» **EXERCISE REQUIREMENTS**: Nothing but the text should be carried over: reproduce all the data exactly and leave out every image.

Image change detection data:
_ _ _ _ _ _ _
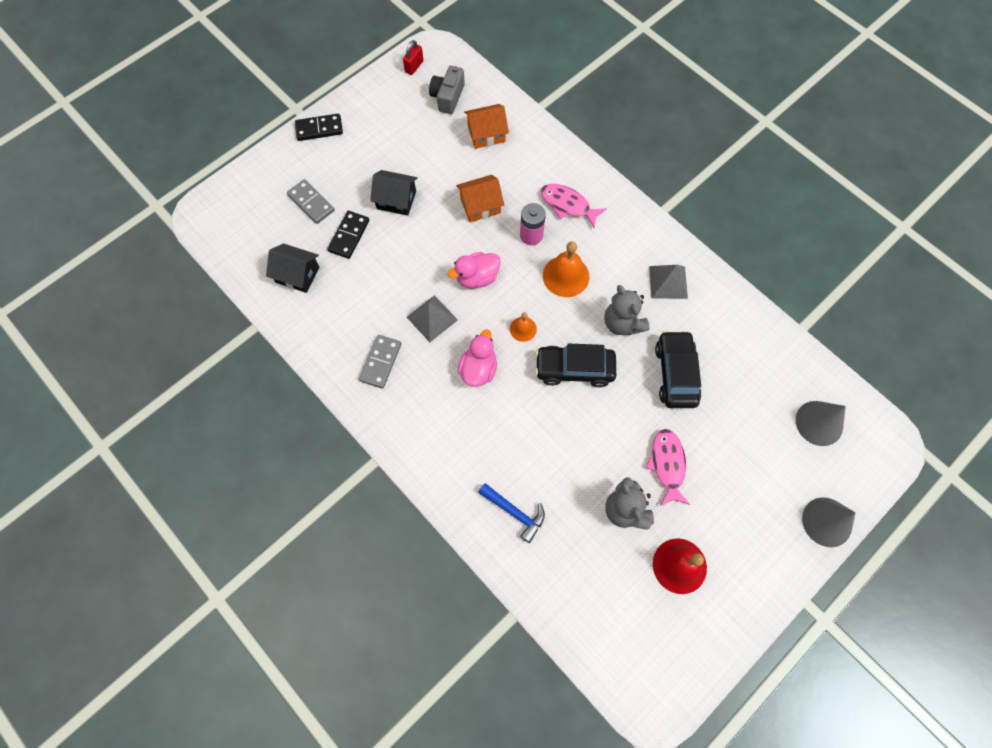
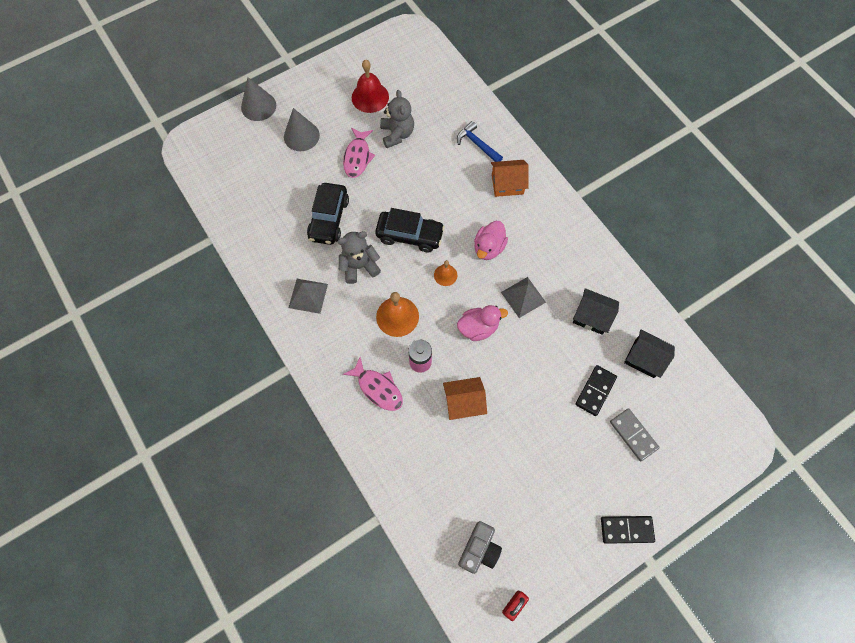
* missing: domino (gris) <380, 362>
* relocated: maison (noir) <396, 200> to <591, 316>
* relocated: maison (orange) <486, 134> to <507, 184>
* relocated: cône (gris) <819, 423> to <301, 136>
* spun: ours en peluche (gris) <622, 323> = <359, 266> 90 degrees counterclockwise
_ _ _ _ _ _ _
» **EXERCISE ANSWER**:
* missing: domino (gris) <380, 362>
* relocated: maison (noir) <396, 200> to <591, 316>
* relocated: maison (orange) <486, 134> to <507, 184>
* relocated: cône (gris) <819, 423> to <301, 136>
* spun: ours en peluche (gris) <622, 323> = <359, 266> 90 degrees counterclockwise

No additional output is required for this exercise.